◆ TO-DO ITEM: Please copy, word for word, the line that contains "(295, 443) = (307, 275): none" and every line after it through the end of the records, and nothing more.

Data extracted from a collection
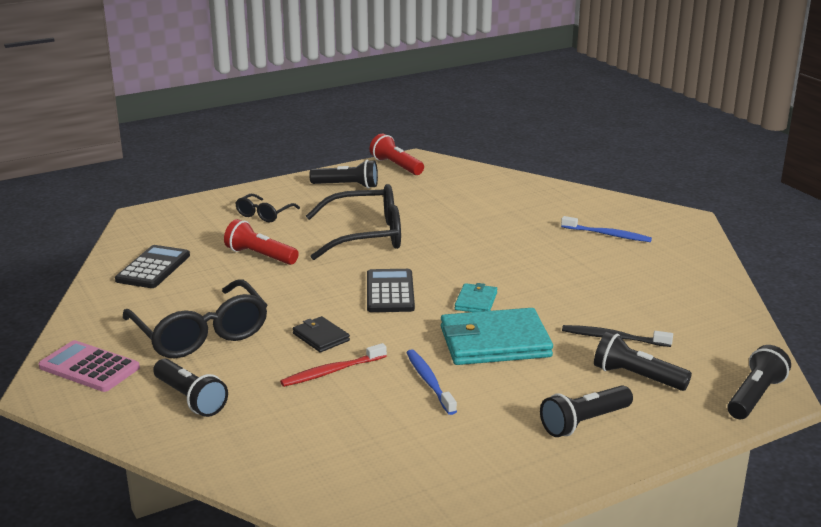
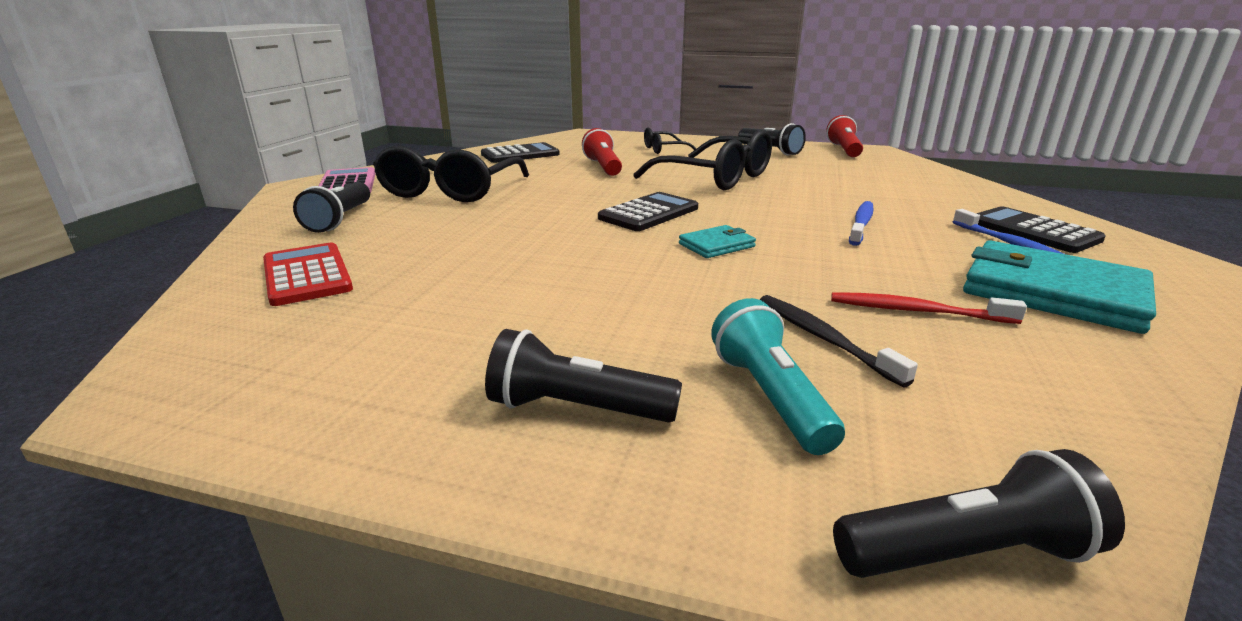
camera: 45 degrees right, 0 degrees up
(295, 443) = (307, 275): none -> red calculator
(320, 337) = (518, 220): black wallet -> none
(331, 371) = (464, 243): red toothbrush -> red toothbrush (916, 311)
(429, 382) = (516, 284): blue toothbrush -> blue toothbrush (861, 224)
(494, 342) = (659, 282): turquoise wallet -> turquoise wallet (1052, 292)
(602, 217) = (1033, 231): none -> black calculator
(636, 377) = (769, 396): black flashlight -> turquoise flashlight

◆ TASK RESULT:
(295, 443) = (307, 275): none -> red calculator
(320, 337) = (518, 220): black wallet -> none
(331, 371) = (464, 243): red toothbrush -> red toothbrush (916, 311)
(429, 382) = (516, 284): blue toothbrush -> blue toothbrush (861, 224)
(494, 342) = (659, 282): turquoise wallet -> turquoise wallet (1052, 292)
(602, 217) = (1033, 231): none -> black calculator
(636, 377) = (769, 396): black flashlight -> turquoise flashlight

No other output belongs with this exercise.